◆ Available data:
-- Opening Marker --

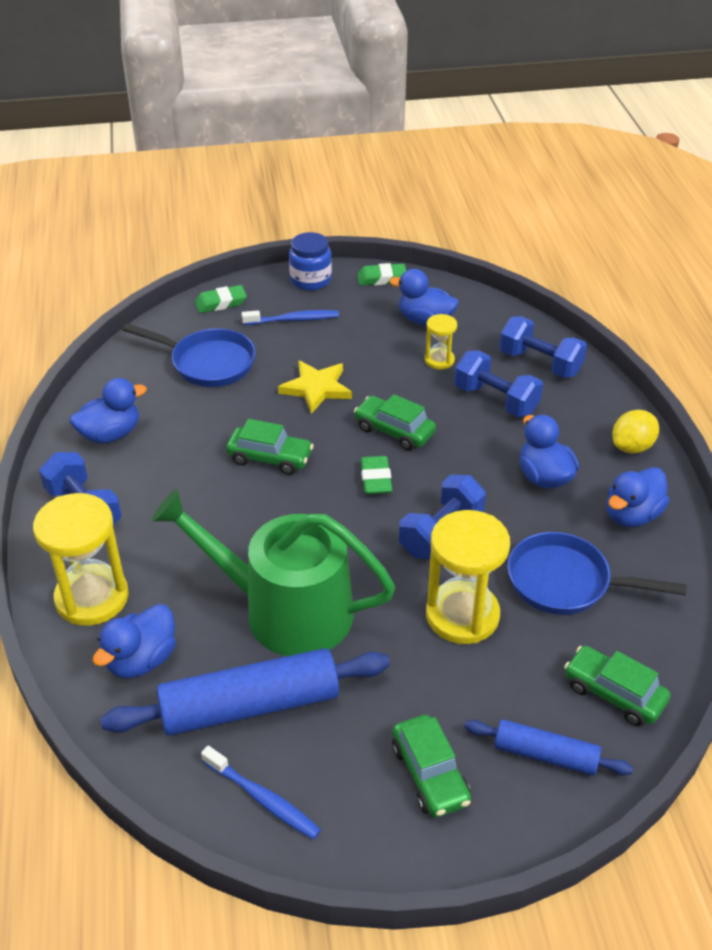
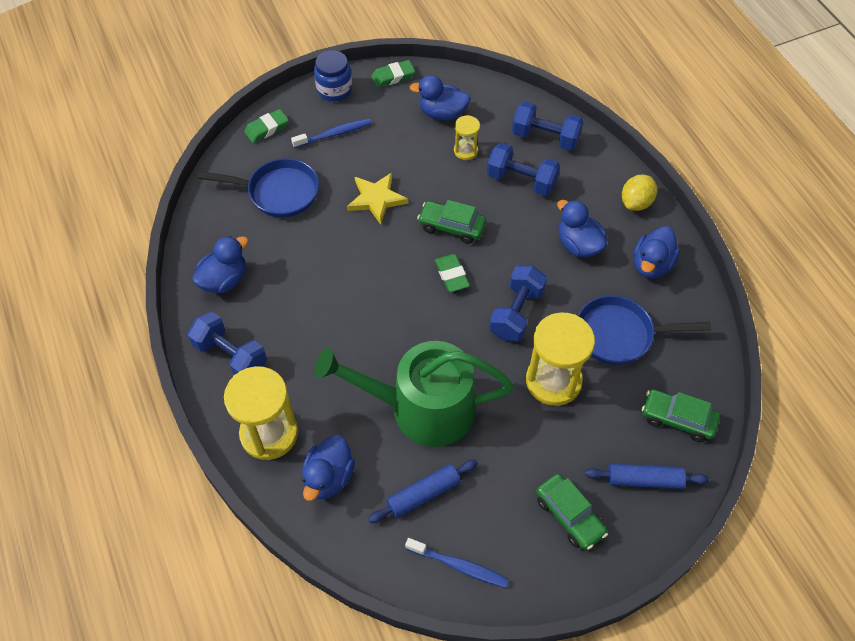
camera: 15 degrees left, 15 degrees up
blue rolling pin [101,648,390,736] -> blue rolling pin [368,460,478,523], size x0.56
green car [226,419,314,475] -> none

-- Closing Marker --

◆ Task details:
The full listing, reproduced exactly and without pictures, is the expected output.

◆ Written solution:
camera: 15 degrees left, 15 degrees up
blue rolling pin [101,648,390,736] -> blue rolling pin [368,460,478,523], size x0.56
green car [226,419,314,475] -> none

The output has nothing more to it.